### Aim of the task
Would you retype the listing word for word, skipping its pictures?

### Given material
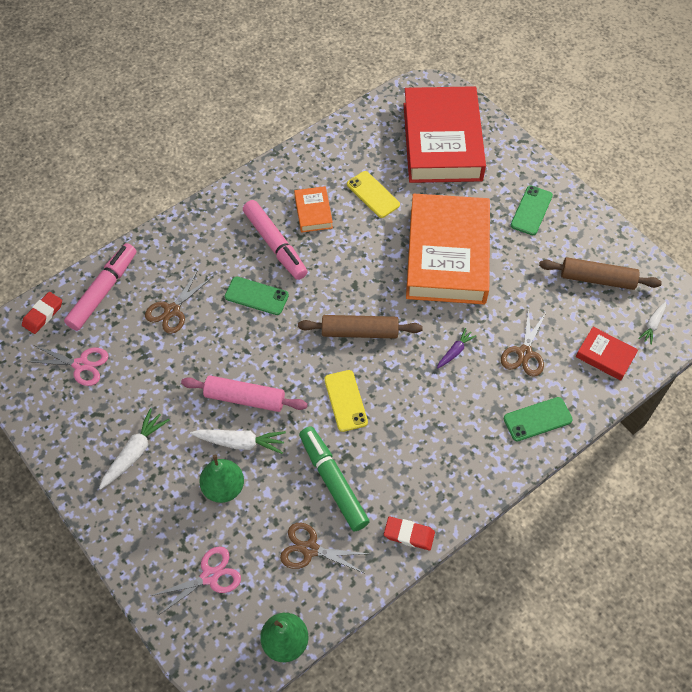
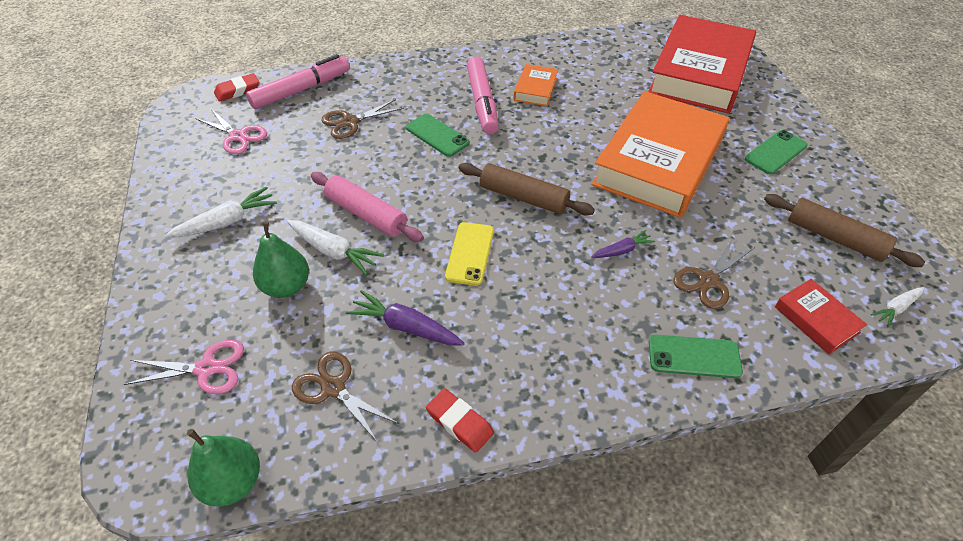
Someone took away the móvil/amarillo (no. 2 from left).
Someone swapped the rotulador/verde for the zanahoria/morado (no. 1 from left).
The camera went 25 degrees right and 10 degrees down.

### Task output
Someone took away the móvil/amarillo (no. 2 from left).
Someone swapped the rotulador/verde for the zanahoria/morado (no. 1 from left).
The camera went 25 degrees right and 10 degrees down.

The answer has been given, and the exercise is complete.